▶ Task instructions
Please copy exactly the line that contains "(415, 508) = (157, 239): yellow lamp -> none" and every line after it through the end of the records, leaving the pictures out.

Stored items:
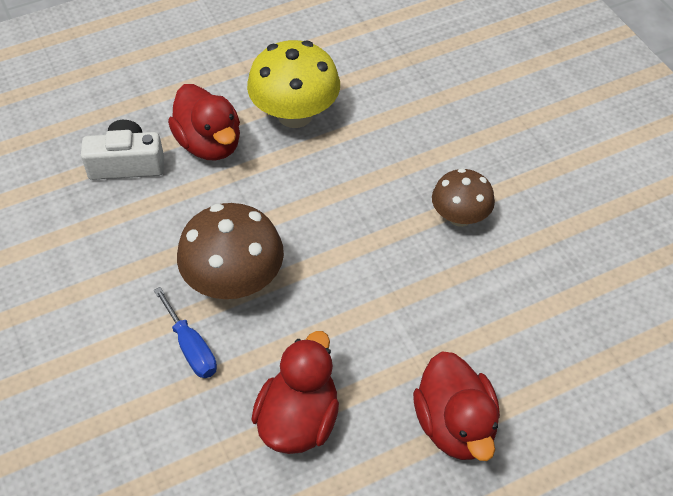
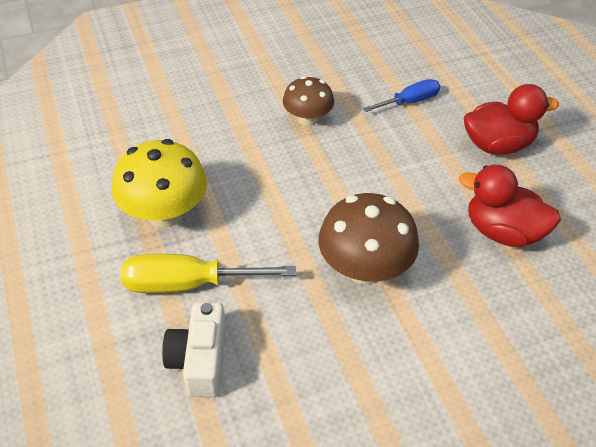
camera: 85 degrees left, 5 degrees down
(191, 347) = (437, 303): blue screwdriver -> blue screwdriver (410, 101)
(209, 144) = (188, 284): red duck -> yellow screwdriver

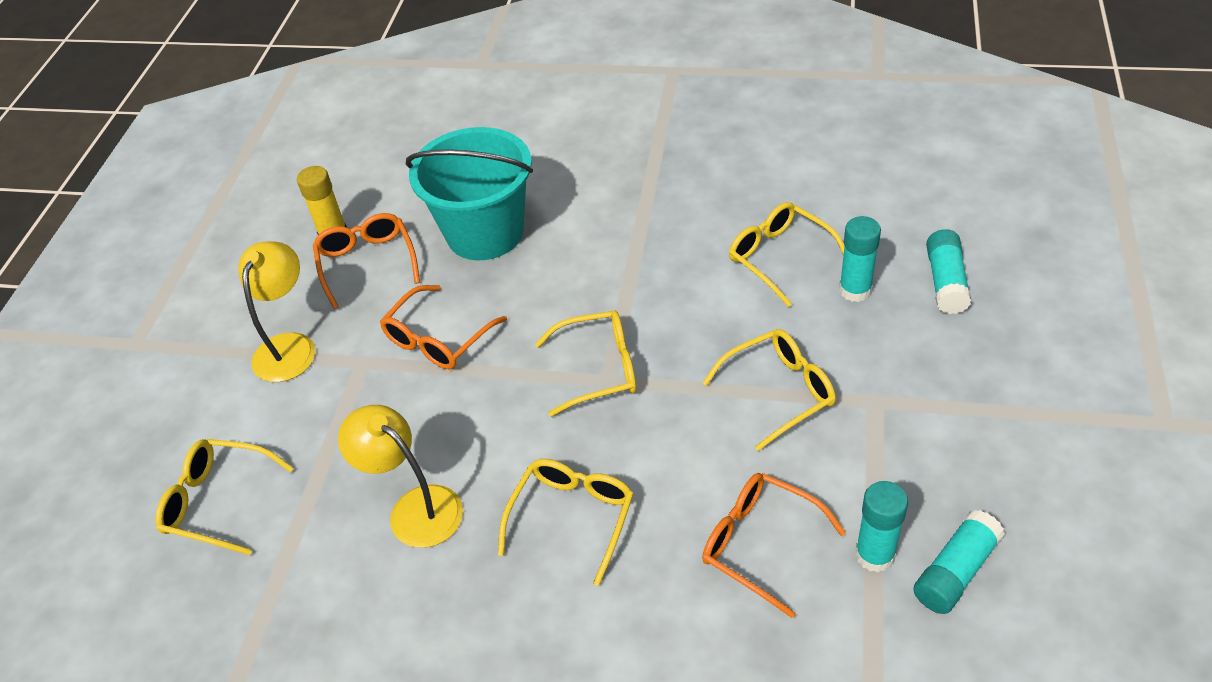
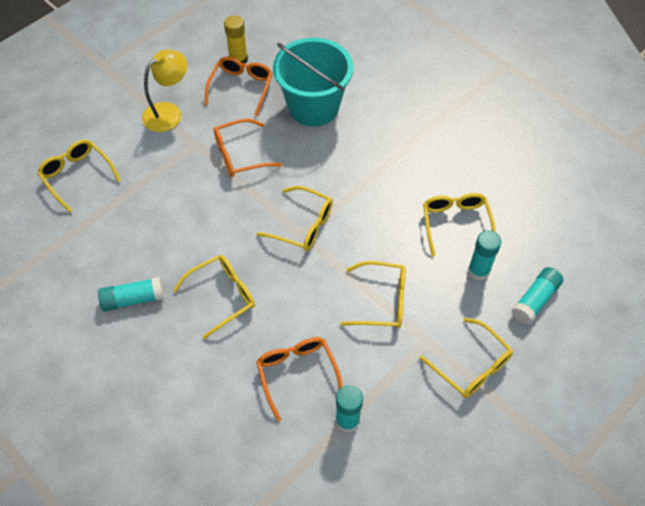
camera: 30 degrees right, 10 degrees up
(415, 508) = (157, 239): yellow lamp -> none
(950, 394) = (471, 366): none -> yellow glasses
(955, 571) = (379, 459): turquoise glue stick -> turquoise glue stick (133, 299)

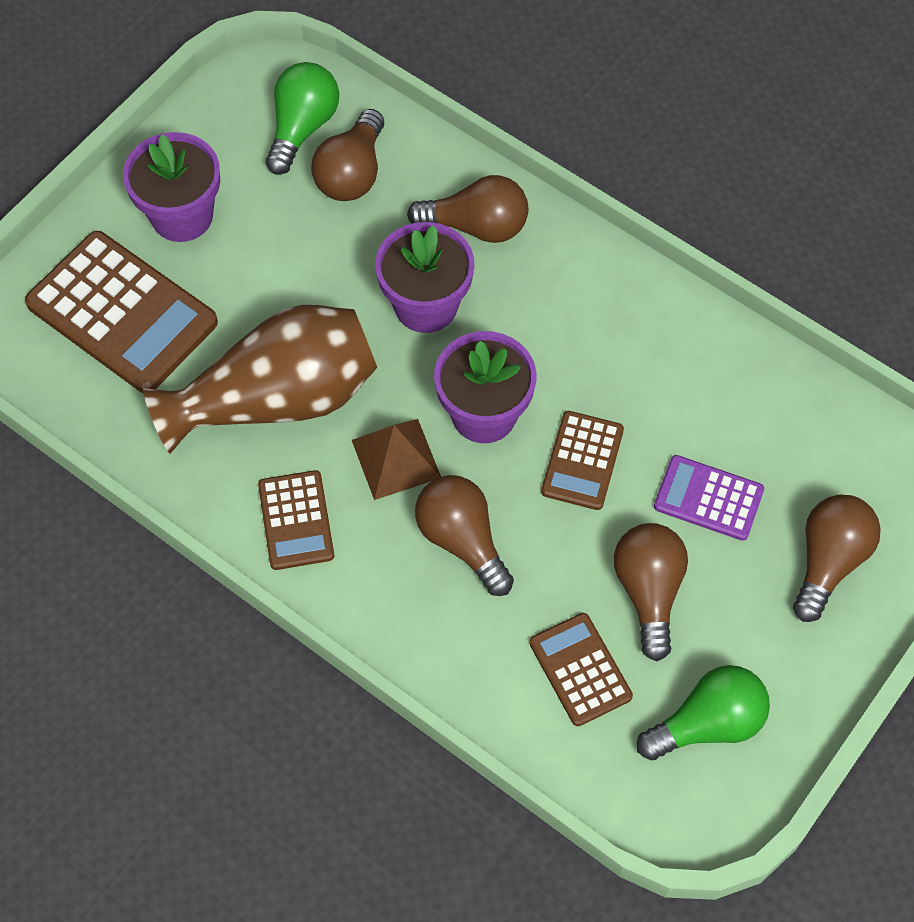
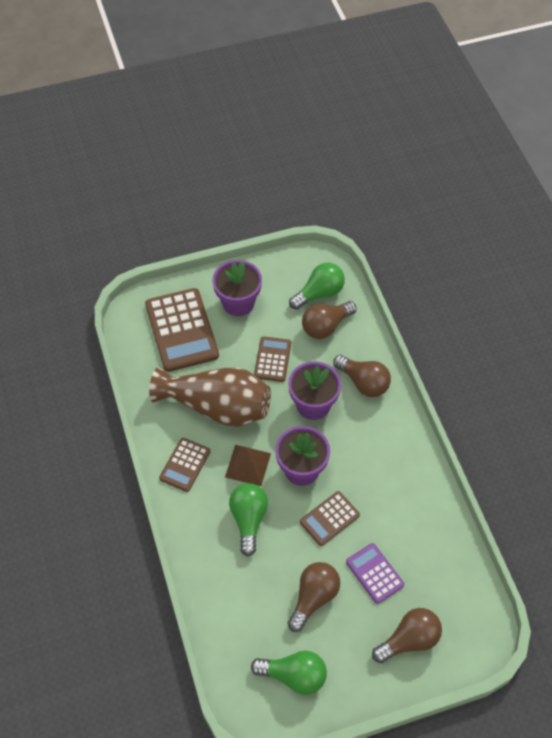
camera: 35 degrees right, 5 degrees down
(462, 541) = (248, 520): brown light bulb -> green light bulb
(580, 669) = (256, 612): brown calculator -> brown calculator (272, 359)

▶ Reply
(415, 508) = (157, 239): yellow lamp -> none
(950, 394) = (471, 366): none -> yellow glasses
(955, 571) = (379, 459): turquoise glue stick -> turquoise glue stick (133, 299)

camera: 35 degrees right, 5 degrees down
(462, 541) = (248, 520): brown light bulb -> green light bulb
(580, 669) = (256, 612): brown calculator -> brown calculator (272, 359)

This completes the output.